▸ **TASK PROMPT**: The whole listing that follows is to be restated word for word, images excluded.

▸ **DATA UNDER STUDY**:
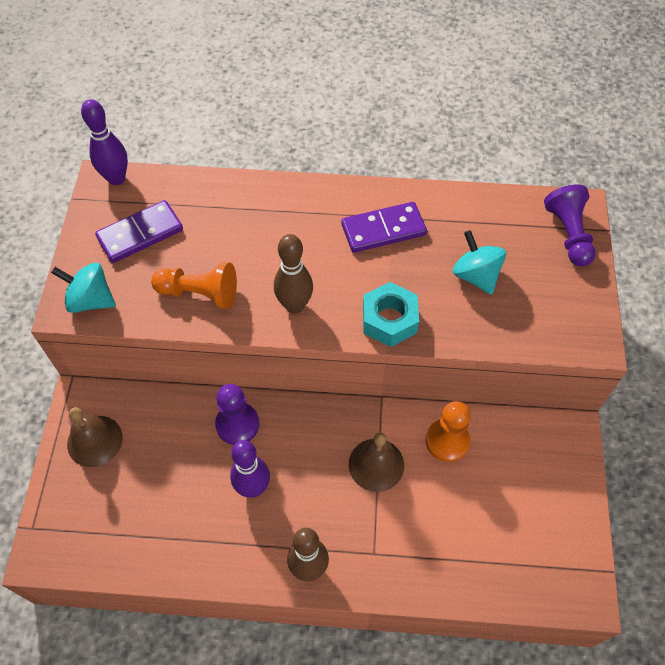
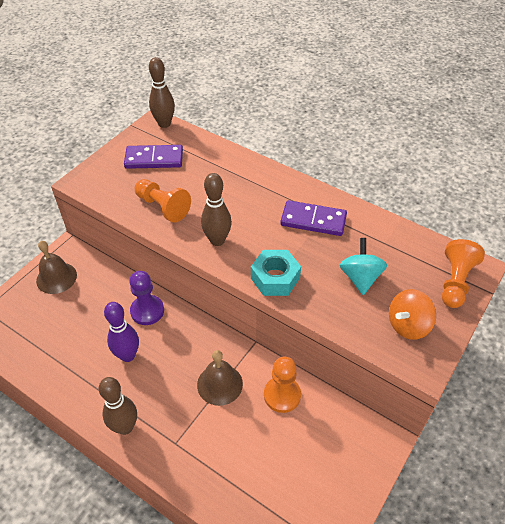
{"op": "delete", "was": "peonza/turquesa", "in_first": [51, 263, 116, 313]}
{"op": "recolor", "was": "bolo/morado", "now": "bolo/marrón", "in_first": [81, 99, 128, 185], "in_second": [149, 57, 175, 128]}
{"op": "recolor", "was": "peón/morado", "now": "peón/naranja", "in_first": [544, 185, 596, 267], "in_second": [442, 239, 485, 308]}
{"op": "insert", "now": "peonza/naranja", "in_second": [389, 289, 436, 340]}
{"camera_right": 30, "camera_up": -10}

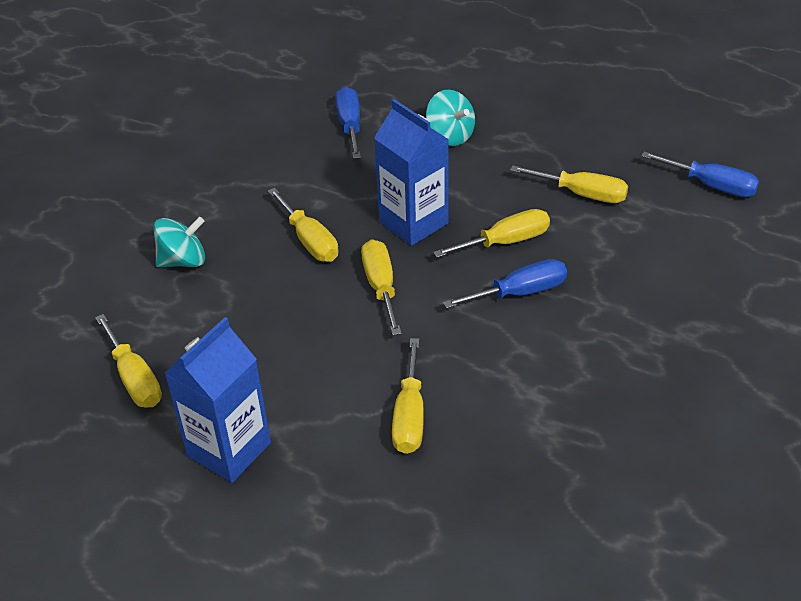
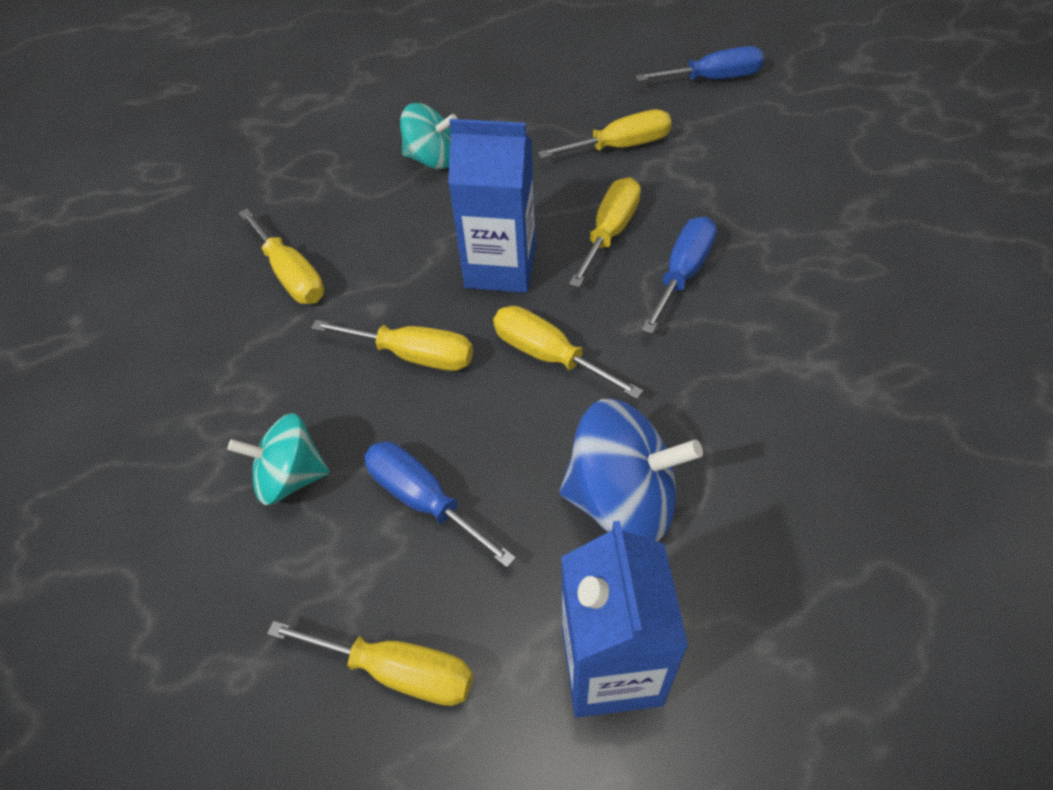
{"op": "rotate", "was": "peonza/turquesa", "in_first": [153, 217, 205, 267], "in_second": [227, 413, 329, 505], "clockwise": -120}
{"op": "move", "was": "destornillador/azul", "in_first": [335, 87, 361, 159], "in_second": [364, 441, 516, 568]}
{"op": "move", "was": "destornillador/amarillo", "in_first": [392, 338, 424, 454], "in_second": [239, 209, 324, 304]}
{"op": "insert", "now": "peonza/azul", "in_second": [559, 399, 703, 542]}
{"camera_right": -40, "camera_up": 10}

▸ **RESPONSE BOX**:
{"op": "delete", "was": "peonza/turquesa", "in_first": [51, 263, 116, 313]}
{"op": "recolor", "was": "bolo/morado", "now": "bolo/marrón", "in_first": [81, 99, 128, 185], "in_second": [149, 57, 175, 128]}
{"op": "recolor", "was": "peón/morado", "now": "peón/naranja", "in_first": [544, 185, 596, 267], "in_second": [442, 239, 485, 308]}
{"op": "insert", "now": "peonza/naranja", "in_second": [389, 289, 436, 340]}
{"camera_right": 30, "camera_up": -10}

{"op": "rotate", "was": "peonza/turquesa", "in_first": [153, 217, 205, 267], "in_second": [227, 413, 329, 505], "clockwise": -120}
{"op": "move", "was": "destornillador/azul", "in_first": [335, 87, 361, 159], "in_second": [364, 441, 516, 568]}
{"op": "move", "was": "destornillador/amarillo", "in_first": [392, 338, 424, 454], "in_second": [239, 209, 324, 304]}
{"op": "insert", "now": "peonza/azul", "in_second": [559, 399, 703, 542]}
{"camera_right": -40, "camera_up": 10}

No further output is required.